"""

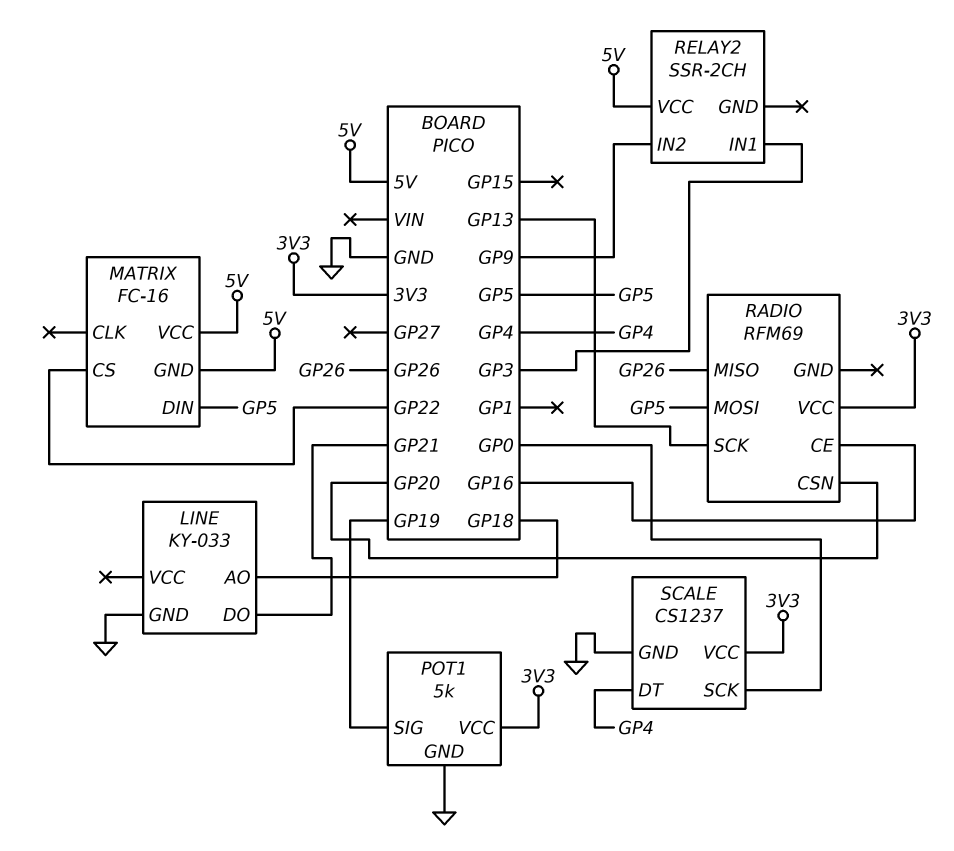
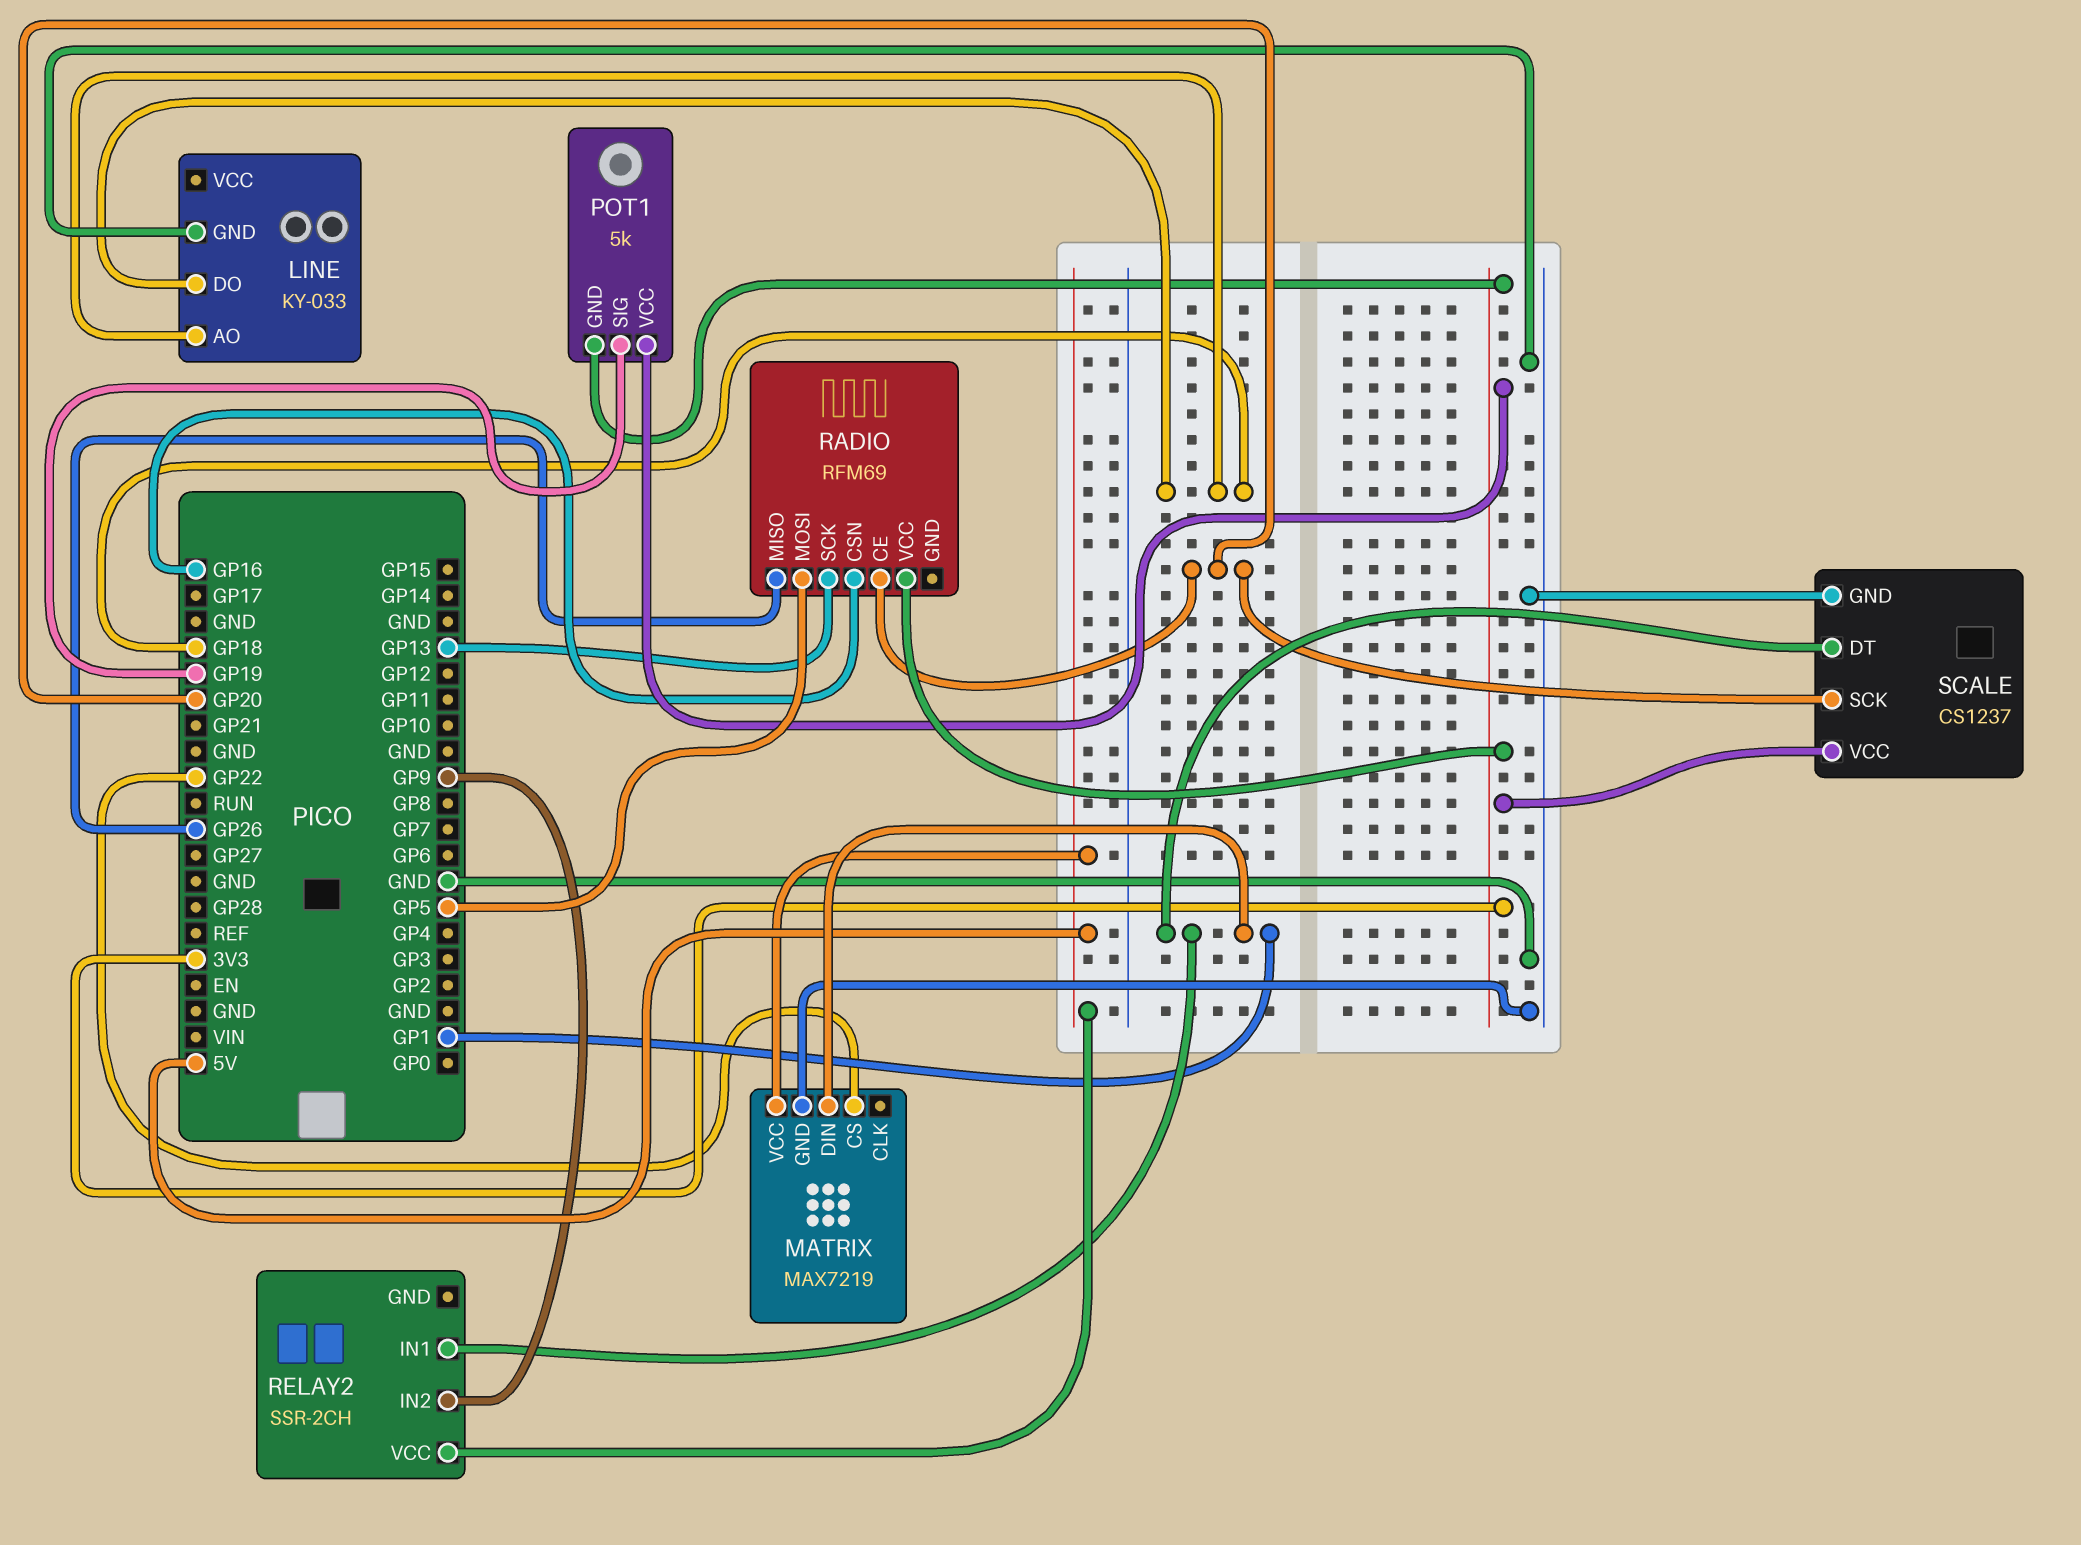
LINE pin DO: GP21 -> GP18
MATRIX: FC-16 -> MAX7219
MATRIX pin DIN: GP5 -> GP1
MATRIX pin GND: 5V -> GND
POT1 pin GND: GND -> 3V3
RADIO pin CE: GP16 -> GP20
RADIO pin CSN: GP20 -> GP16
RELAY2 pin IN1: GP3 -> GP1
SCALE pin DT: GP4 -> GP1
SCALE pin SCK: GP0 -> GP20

"""
"""

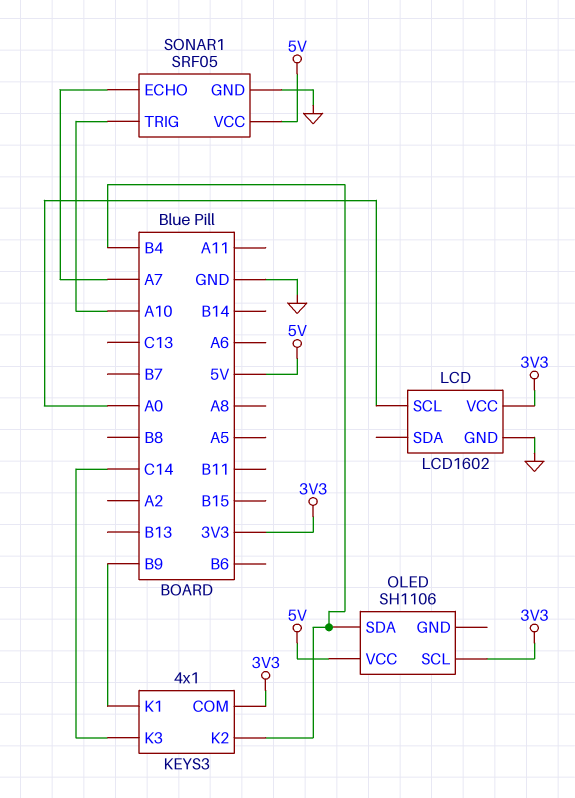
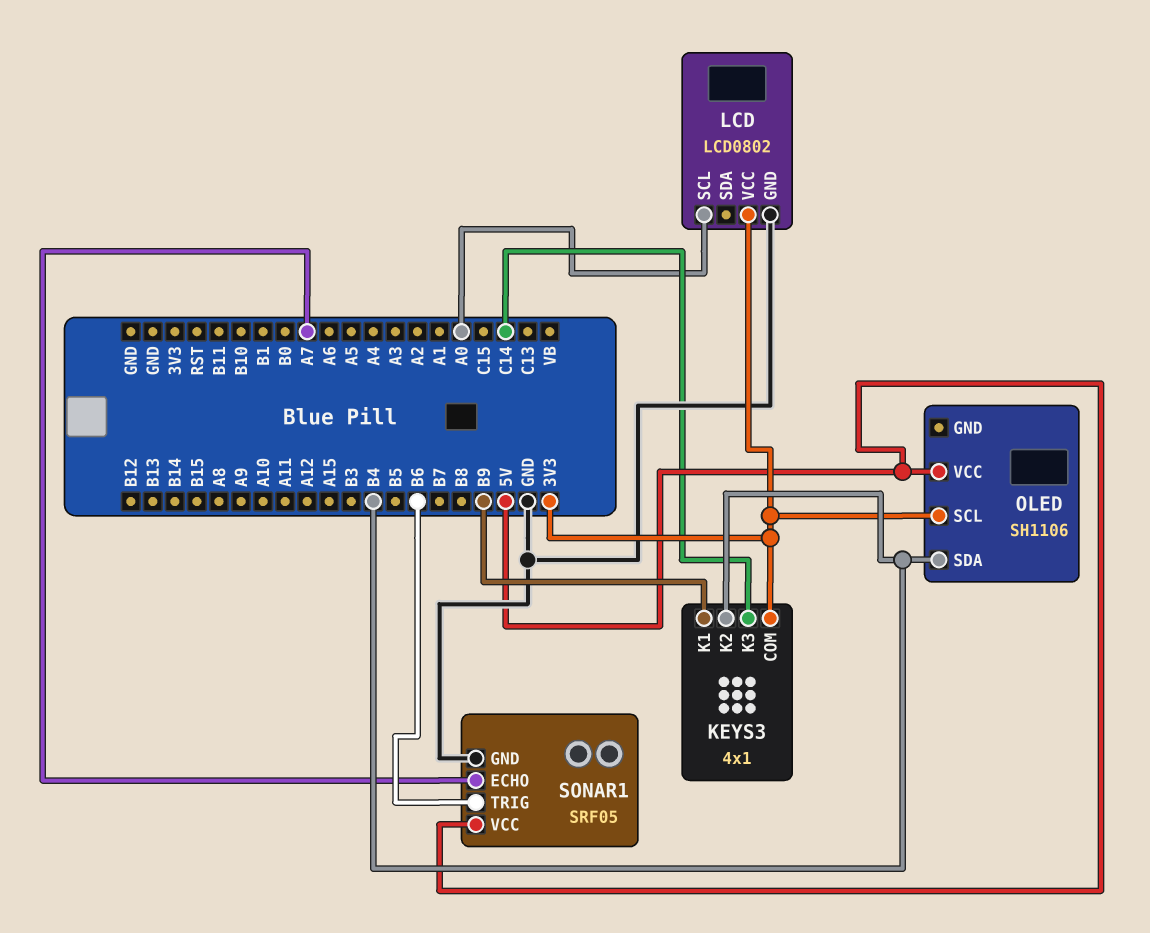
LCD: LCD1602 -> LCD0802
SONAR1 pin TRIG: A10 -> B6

"""
"""

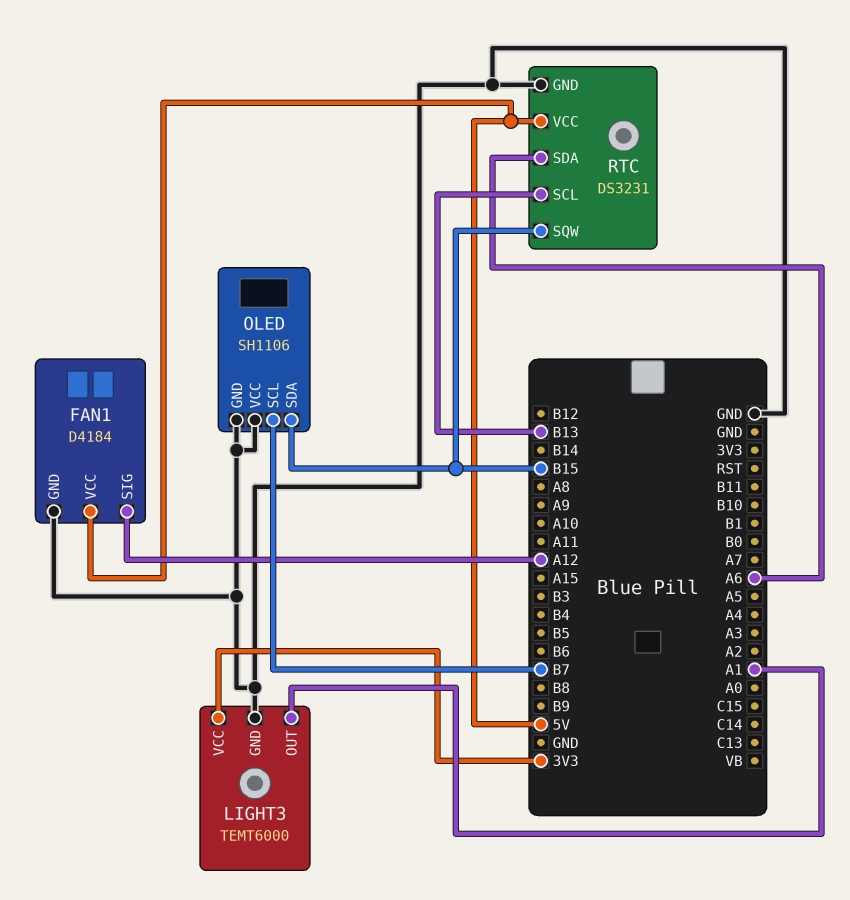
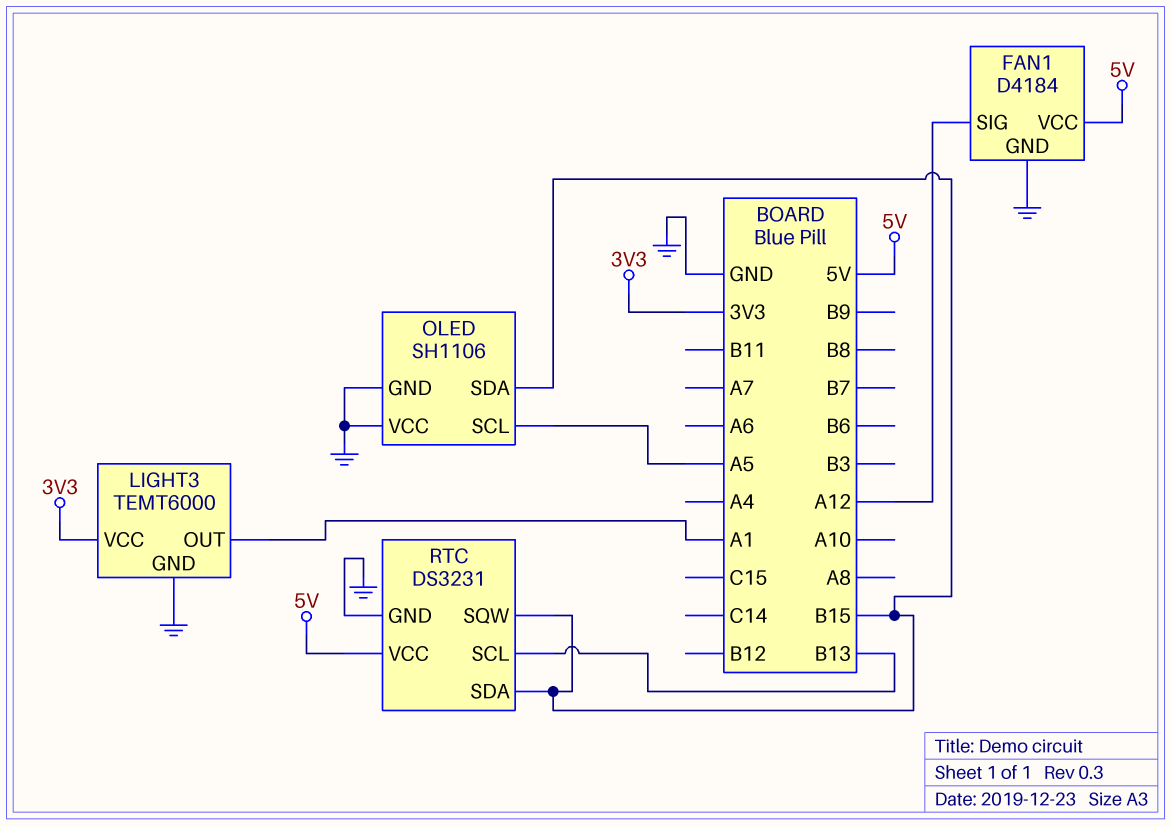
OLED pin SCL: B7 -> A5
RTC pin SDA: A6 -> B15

"""

Scan the entries above for the line containing "LINE pin DO: GP21 -> GP18", and copy it and all lines after it exactly, down to and including the line containing "SCALE pin SCK: GP0 -> GP20".

LINE pin DO: GP21 -> GP18
MATRIX: FC-16 -> MAX7219
MATRIX pin DIN: GP5 -> GP1
MATRIX pin GND: 5V -> GND
POT1 pin GND: GND -> 3V3
RADIO pin CE: GP16 -> GP20
RADIO pin CSN: GP20 -> GP16
RELAY2 pin IN1: GP3 -> GP1
SCALE pin DT: GP4 -> GP1
SCALE pin SCK: GP0 -> GP20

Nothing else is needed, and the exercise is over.